Material for the task:
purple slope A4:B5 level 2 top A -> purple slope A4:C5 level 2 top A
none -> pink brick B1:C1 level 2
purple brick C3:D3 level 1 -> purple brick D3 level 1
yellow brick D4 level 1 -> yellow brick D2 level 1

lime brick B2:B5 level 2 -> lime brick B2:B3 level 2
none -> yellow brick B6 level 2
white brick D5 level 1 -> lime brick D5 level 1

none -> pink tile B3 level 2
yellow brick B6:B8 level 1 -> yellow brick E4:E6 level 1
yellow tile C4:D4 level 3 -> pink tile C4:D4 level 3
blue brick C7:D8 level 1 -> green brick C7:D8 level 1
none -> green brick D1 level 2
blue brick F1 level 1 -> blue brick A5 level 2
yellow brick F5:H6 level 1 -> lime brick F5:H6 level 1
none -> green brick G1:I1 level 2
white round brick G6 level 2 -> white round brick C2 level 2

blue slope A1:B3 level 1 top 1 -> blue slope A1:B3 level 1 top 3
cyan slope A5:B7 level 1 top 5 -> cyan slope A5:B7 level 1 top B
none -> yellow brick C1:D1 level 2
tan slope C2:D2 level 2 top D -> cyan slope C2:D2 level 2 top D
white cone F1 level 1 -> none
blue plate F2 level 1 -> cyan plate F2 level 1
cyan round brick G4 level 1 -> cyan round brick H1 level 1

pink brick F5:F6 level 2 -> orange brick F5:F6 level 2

What this task involves:
Say how many lines contain "blue" in the material above; the number is the whole answer.

Finished task:
4